**** Entries supplied
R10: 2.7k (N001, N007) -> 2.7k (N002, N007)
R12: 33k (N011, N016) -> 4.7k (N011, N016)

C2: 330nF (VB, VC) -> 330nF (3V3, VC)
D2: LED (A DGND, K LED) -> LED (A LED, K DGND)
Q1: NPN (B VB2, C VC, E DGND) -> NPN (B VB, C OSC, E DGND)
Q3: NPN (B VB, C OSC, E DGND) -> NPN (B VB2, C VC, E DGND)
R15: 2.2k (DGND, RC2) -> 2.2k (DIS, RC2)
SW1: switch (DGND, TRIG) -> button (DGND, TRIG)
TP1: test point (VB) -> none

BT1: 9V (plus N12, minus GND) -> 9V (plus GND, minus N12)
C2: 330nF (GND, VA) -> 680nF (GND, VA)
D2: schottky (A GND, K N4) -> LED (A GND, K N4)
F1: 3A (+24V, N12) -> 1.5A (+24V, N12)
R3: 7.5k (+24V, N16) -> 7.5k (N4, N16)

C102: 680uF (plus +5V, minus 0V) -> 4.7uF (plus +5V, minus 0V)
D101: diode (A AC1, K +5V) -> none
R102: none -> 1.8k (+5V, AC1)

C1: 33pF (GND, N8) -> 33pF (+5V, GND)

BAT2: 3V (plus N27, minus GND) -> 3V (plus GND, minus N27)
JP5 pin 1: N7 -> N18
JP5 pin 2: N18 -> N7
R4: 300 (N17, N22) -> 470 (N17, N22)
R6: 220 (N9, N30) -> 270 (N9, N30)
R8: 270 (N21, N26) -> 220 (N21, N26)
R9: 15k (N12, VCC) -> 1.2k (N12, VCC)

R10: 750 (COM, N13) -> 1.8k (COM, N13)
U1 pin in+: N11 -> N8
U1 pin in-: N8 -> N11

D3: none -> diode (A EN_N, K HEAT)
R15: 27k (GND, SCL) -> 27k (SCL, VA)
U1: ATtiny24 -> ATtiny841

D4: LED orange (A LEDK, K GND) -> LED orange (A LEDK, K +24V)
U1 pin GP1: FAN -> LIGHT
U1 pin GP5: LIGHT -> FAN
********
◆ Exercise goal: Copy out the records above exactly and completely.

◆ Exercise output:
R10: 2.7k (N001, N007) -> 2.7k (N002, N007)
R12: 33k (N011, N016) -> 4.7k (N011, N016)

C2: 330nF (VB, VC) -> 330nF (3V3, VC)
D2: LED (A DGND, K LED) -> LED (A LED, K DGND)
Q1: NPN (B VB2, C VC, E DGND) -> NPN (B VB, C OSC, E DGND)
Q3: NPN (B VB, C OSC, E DGND) -> NPN (B VB2, C VC, E DGND)
R15: 2.2k (DGND, RC2) -> 2.2k (DIS, RC2)
SW1: switch (DGND, TRIG) -> button (DGND, TRIG)
TP1: test point (VB) -> none

BT1: 9V (plus N12, minus GND) -> 9V (plus GND, minus N12)
C2: 330nF (GND, VA) -> 680nF (GND, VA)
D2: schottky (A GND, K N4) -> LED (A GND, K N4)
F1: 3A (+24V, N12) -> 1.5A (+24V, N12)
R3: 7.5k (+24V, N16) -> 7.5k (N4, N16)

C102: 680uF (plus +5V, minus 0V) -> 4.7uF (plus +5V, minus 0V)
D101: diode (A AC1, K +5V) -> none
R102: none -> 1.8k (+5V, AC1)

C1: 33pF (GND, N8) -> 33pF (+5V, GND)

BAT2: 3V (plus N27, minus GND) -> 3V (plus GND, minus N27)
JP5 pin 1: N7 -> N18
JP5 pin 2: N18 -> N7
R4: 300 (N17, N22) -> 470 (N17, N22)
R6: 220 (N9, N30) -> 270 (N9, N30)
R8: 270 (N21, N26) -> 220 (N21, N26)
R9: 15k (N12, VCC) -> 1.2k (N12, VCC)

R10: 750 (COM, N13) -> 1.8k (COM, N13)
U1 pin in+: N11 -> N8
U1 pin in-: N8 -> N11

D3: none -> diode (A EN_N, K HEAT)
R15: 27k (GND, SCL) -> 27k (SCL, VA)
U1: ATtiny24 -> ATtiny841

D4: LED orange (A LEDK, K GND) -> LED orange (A LEDK, K +24V)
U1 pin GP1: FAN -> LIGHT
U1 pin GP5: LIGHT -> FAN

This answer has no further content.